What is the number of lines in the data that hold the string "added"? Reply with that number only.
--- START ---
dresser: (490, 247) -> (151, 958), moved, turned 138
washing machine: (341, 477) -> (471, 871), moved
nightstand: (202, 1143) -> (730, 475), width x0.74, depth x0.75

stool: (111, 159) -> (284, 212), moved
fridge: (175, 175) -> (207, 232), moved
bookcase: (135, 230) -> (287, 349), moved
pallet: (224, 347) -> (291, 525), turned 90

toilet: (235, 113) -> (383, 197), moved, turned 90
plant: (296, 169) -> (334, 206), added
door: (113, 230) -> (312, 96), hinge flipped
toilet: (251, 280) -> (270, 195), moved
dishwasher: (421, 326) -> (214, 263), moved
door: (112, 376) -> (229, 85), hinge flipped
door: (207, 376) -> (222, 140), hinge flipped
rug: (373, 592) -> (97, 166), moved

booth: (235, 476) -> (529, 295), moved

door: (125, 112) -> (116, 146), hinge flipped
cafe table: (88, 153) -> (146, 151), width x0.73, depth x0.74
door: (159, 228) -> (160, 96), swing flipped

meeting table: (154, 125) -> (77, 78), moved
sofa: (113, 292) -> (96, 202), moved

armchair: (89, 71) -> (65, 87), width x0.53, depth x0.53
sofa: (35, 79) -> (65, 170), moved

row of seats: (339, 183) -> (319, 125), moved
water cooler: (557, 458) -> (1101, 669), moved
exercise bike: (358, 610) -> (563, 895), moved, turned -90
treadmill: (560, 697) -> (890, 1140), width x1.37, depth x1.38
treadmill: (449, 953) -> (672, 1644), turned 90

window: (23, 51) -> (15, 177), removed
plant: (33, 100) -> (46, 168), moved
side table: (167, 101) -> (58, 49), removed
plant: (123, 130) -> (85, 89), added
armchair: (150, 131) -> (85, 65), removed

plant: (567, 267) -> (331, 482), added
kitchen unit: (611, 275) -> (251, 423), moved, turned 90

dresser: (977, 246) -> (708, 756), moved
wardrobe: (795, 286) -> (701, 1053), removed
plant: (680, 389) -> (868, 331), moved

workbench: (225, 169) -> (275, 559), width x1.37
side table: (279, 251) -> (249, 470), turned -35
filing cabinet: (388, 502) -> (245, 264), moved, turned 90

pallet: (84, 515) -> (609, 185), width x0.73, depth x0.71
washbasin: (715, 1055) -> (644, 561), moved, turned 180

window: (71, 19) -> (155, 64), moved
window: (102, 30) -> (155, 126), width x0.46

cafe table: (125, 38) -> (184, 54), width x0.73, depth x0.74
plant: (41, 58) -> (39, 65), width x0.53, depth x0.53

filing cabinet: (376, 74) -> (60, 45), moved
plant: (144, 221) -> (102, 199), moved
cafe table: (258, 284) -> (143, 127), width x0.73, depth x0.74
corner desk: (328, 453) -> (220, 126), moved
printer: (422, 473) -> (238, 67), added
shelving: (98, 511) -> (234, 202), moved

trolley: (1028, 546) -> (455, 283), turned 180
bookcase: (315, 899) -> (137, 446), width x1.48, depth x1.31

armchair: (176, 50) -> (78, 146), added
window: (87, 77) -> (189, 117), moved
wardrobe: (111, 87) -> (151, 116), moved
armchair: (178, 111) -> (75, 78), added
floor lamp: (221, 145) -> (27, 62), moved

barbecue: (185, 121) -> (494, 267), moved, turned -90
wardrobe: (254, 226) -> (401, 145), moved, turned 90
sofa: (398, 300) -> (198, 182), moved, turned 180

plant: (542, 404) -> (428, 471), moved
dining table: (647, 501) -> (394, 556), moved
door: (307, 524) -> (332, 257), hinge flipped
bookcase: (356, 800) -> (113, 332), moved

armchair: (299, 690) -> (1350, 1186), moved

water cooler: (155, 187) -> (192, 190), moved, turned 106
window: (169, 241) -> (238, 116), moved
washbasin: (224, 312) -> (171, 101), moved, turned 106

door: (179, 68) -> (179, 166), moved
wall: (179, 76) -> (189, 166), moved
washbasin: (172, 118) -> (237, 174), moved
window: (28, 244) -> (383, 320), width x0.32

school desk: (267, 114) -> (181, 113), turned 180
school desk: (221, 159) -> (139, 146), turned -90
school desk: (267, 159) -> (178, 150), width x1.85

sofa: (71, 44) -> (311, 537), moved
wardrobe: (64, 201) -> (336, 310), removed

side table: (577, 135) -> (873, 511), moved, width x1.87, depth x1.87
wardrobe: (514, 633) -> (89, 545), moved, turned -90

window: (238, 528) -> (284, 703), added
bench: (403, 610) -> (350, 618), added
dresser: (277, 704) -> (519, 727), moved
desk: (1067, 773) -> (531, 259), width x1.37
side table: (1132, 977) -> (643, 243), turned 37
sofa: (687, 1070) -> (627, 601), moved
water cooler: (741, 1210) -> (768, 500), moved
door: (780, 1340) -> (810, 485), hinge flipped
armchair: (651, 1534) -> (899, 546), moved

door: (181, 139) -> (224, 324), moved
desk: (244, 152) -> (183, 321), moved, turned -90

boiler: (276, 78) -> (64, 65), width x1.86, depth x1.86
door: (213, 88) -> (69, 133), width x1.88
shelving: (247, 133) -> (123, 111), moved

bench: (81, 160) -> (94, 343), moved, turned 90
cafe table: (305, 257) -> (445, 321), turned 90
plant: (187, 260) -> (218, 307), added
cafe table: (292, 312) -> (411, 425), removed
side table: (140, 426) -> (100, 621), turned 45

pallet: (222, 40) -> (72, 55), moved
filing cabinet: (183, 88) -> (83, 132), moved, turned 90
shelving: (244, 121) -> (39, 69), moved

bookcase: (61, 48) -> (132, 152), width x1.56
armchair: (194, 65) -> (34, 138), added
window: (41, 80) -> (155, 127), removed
--- END ---
• _Solution to this task_
10